Each line below from the line with "GAS2 pin DO: D4 -> D6" to the line with "DRIVER1 pin ENA: D2 -> D8" must be copied exactly, including those two, and no picture may appear in the copy.

Stored data entries
────

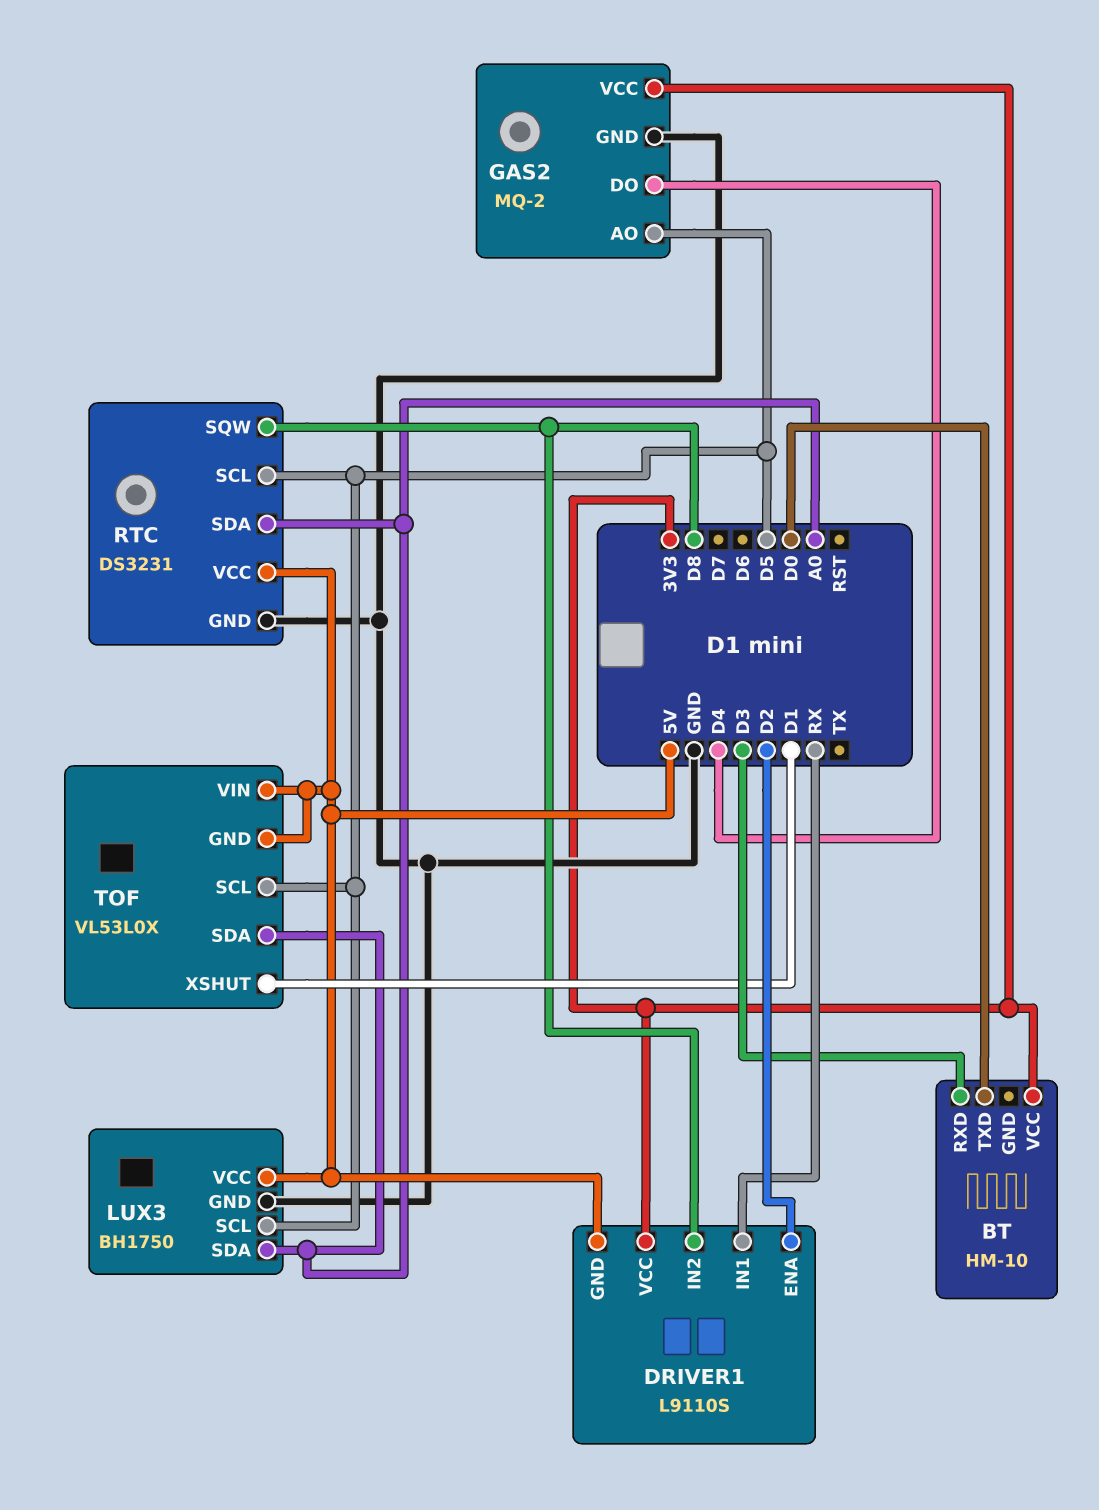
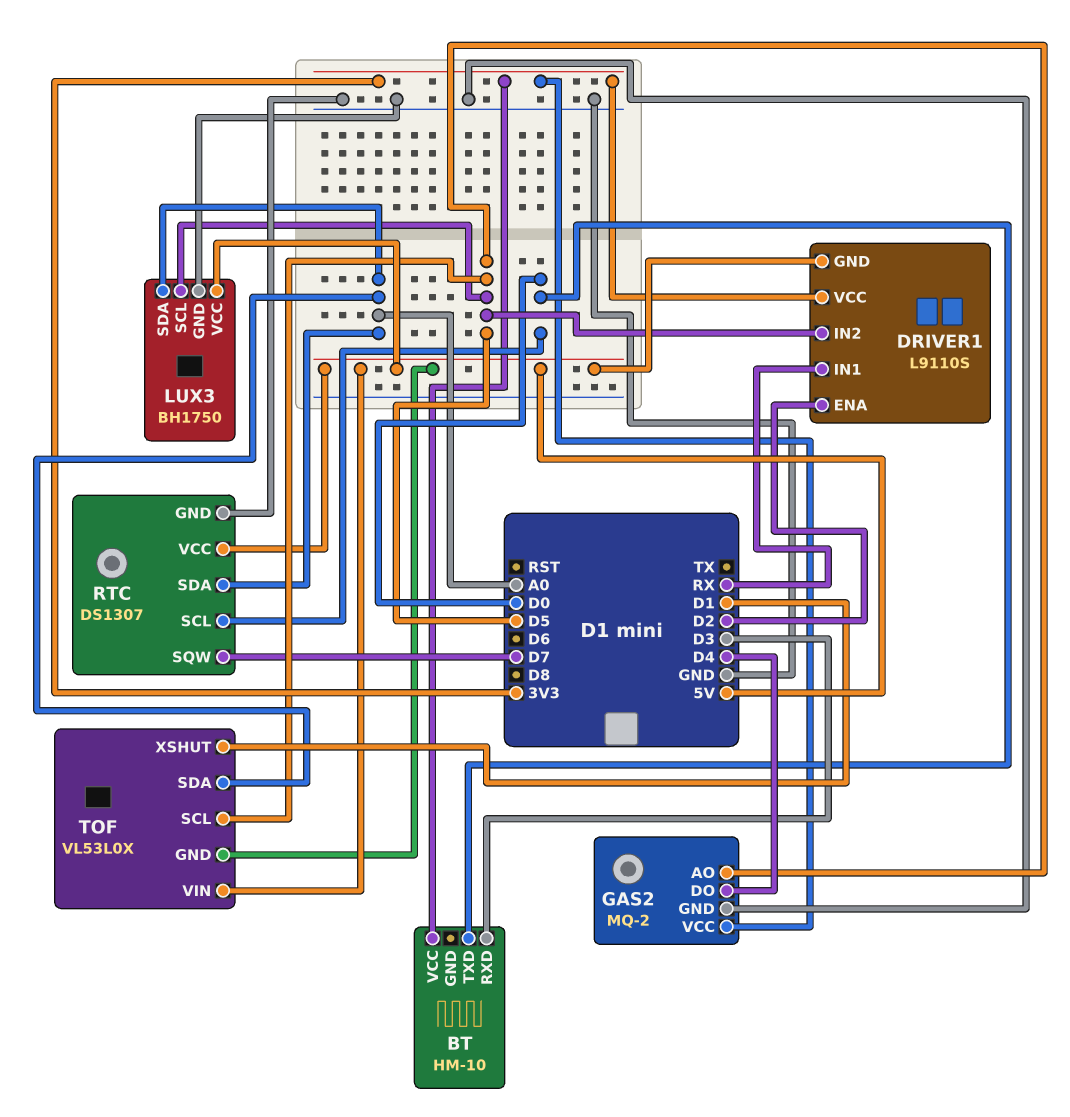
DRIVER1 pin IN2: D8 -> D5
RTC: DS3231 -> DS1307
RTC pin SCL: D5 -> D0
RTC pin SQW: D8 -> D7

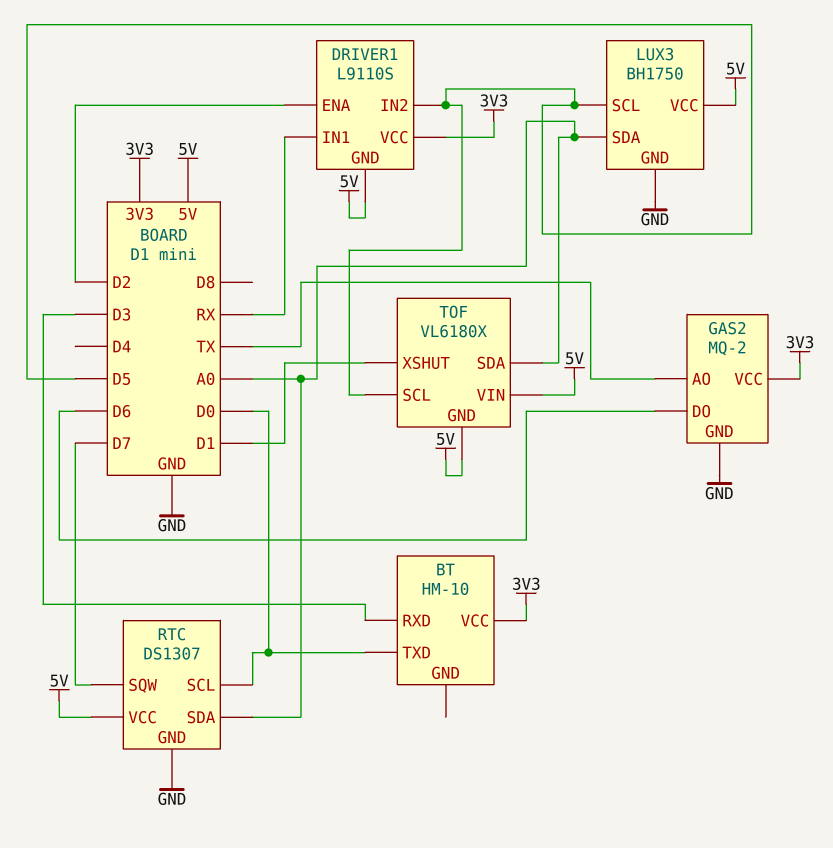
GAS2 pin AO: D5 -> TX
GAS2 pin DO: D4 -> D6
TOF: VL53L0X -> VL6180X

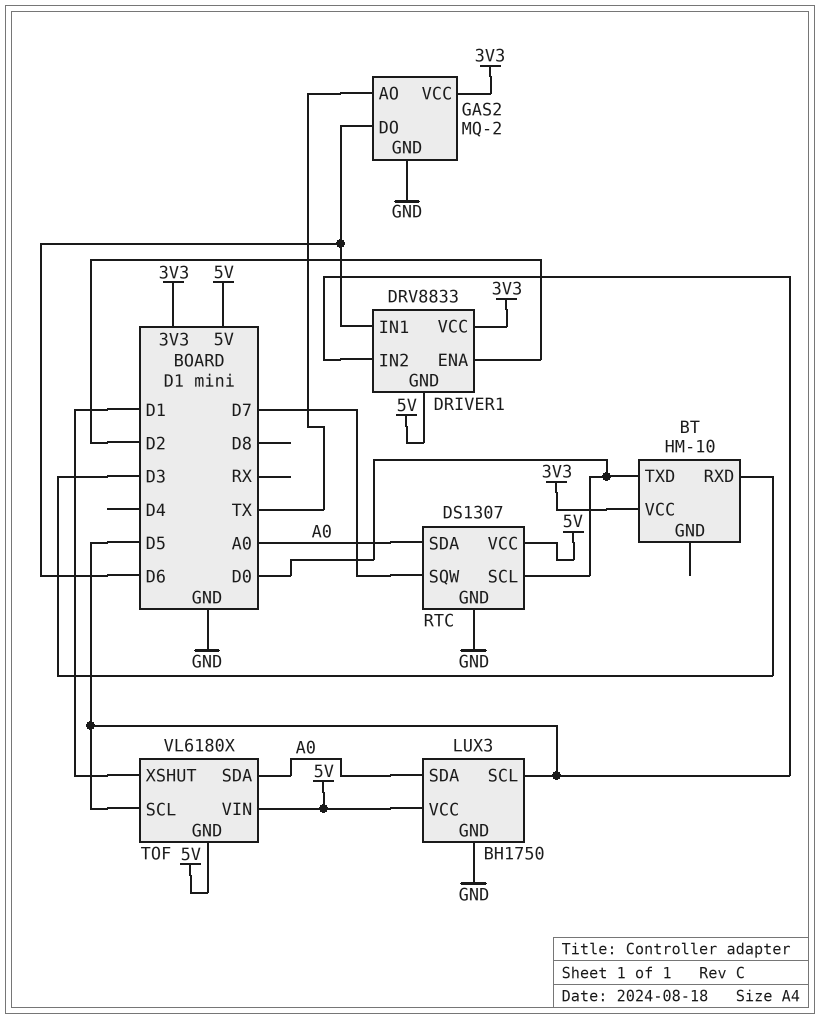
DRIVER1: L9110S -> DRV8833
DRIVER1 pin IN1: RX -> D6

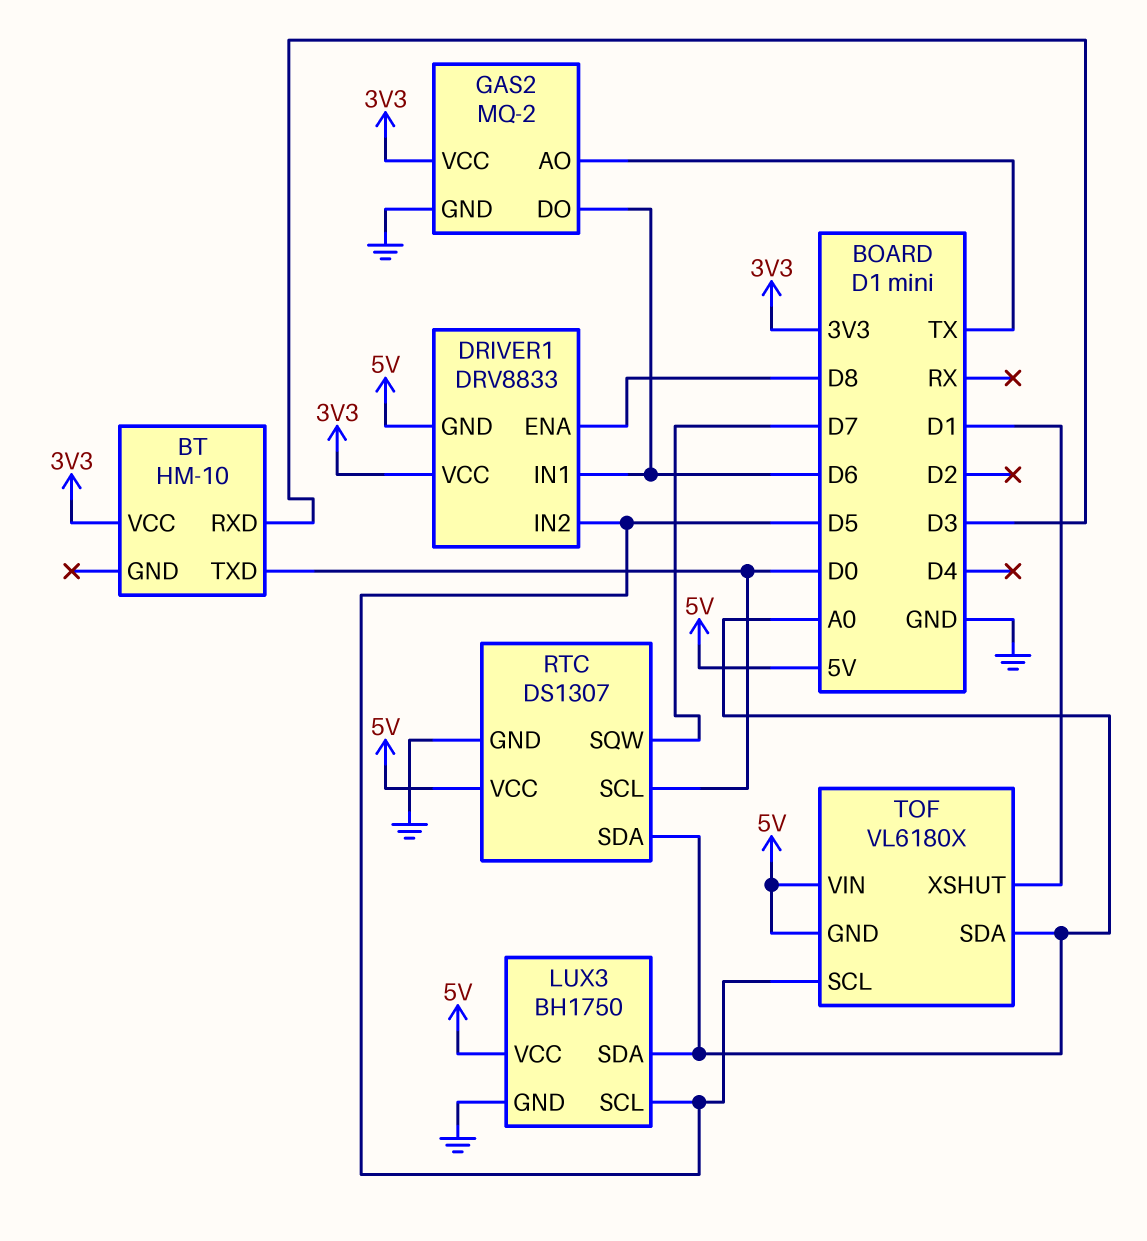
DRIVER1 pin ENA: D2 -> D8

────

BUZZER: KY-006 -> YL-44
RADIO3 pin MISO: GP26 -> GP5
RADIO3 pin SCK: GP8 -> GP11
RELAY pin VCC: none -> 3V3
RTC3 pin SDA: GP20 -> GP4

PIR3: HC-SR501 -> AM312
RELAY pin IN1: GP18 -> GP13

────

*COMPLETED EXERCISE:*
GAS2 pin DO: D4 -> D6
TOF: VL53L0X -> VL6180X

DRIVER1: L9110S -> DRV8833
DRIVER1 pin IN1: RX -> D6

DRIVER1 pin ENA: D2 -> D8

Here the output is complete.